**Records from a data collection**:

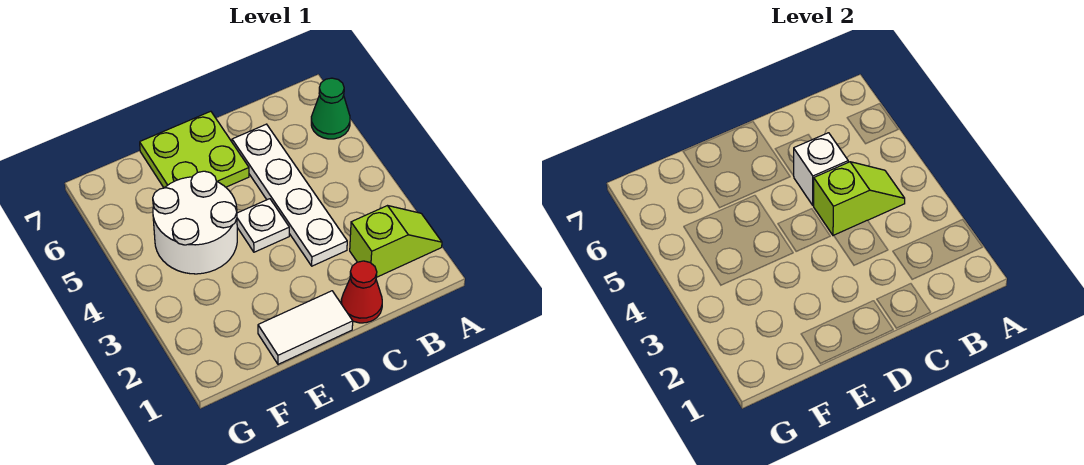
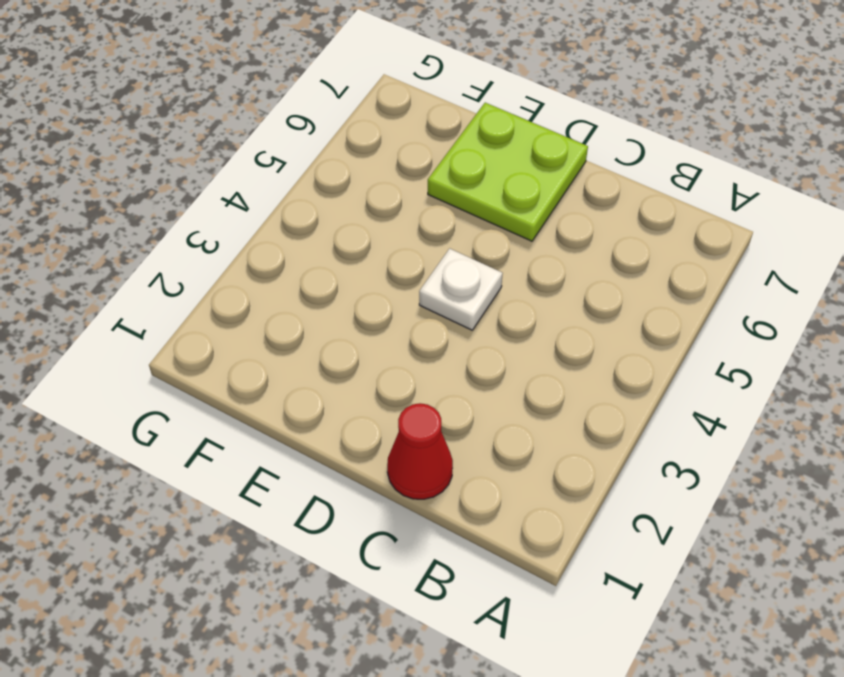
none -> lime slope A2:B2 level 1 top B
none -> green cone A6 level 1

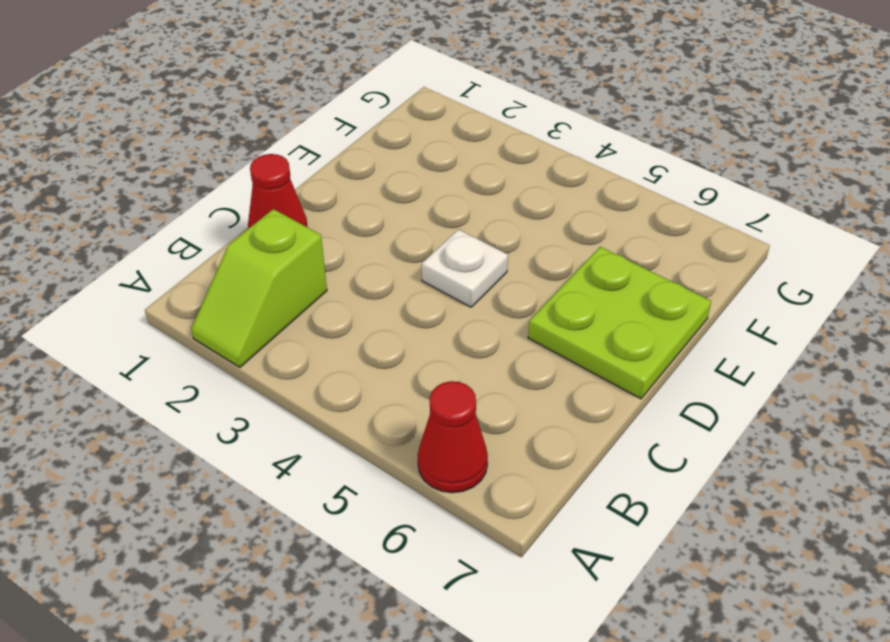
red cone A6 level 1 -> green cone A6 level 1
none -> white plate C3:C6 level 1
none -> white tile D1:E1 level 1

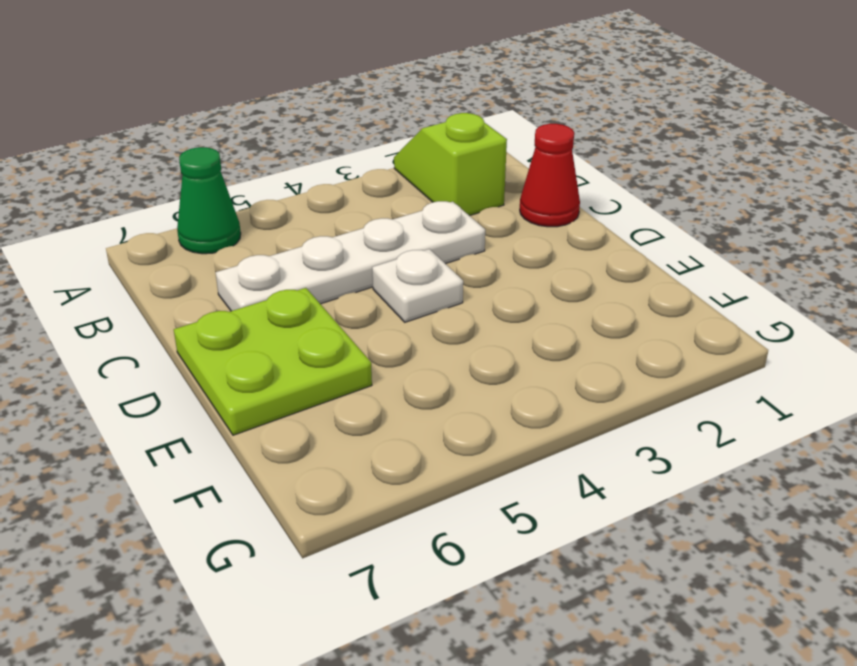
none -> white tile D1:E1 level 1
none -> white round brick E4:F5 level 1

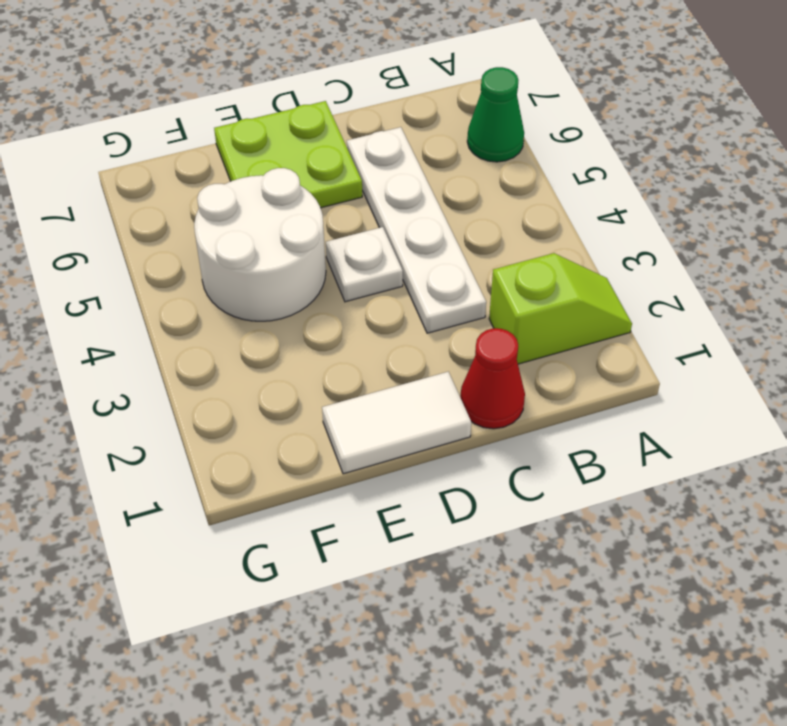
none -> lime slope B4:C4 level 2 top C
none -> white brick C5 level 2

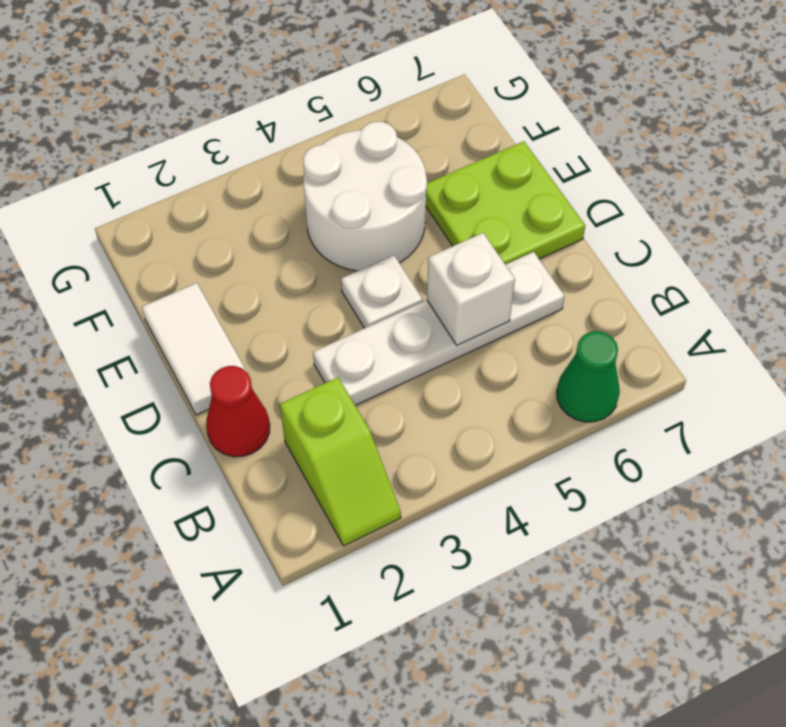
none -> lime slope B4:C4 level 2 top C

**Task**: Filter the entries above and return only the lines holding "green".

**Output of the exercise**:
none -> green cone A6 level 1
red cone A6 level 1 -> green cone A6 level 1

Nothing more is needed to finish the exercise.